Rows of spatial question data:
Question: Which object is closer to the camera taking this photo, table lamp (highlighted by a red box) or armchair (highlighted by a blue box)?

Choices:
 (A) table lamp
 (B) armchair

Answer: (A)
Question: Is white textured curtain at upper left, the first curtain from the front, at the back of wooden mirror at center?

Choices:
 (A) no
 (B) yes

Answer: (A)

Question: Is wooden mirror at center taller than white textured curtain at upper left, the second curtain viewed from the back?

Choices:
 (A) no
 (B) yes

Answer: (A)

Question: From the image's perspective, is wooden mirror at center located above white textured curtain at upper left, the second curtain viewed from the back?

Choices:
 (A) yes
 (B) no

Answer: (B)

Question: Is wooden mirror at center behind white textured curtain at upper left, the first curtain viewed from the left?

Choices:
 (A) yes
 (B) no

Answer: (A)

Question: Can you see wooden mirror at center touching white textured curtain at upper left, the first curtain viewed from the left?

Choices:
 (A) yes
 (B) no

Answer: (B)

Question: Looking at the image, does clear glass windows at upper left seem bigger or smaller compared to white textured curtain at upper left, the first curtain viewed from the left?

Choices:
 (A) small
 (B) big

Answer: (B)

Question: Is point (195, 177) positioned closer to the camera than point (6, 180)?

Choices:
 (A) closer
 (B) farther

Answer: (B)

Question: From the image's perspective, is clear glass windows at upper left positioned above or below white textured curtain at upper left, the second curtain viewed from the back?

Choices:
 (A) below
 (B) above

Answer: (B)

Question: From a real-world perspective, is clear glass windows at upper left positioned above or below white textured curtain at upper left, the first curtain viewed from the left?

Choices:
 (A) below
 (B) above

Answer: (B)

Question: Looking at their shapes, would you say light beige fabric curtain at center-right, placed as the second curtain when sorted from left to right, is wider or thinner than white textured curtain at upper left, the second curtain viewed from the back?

**What you need to do**
Which lines of the records contain the word "lamp"? Find each one and copy it out in full.

**Answer below**
Question: Which object is closer to the camera taking this photo, table lamp (highlighted by a red box) or armchair (highlighted by a blue box)?
 (A) table lamp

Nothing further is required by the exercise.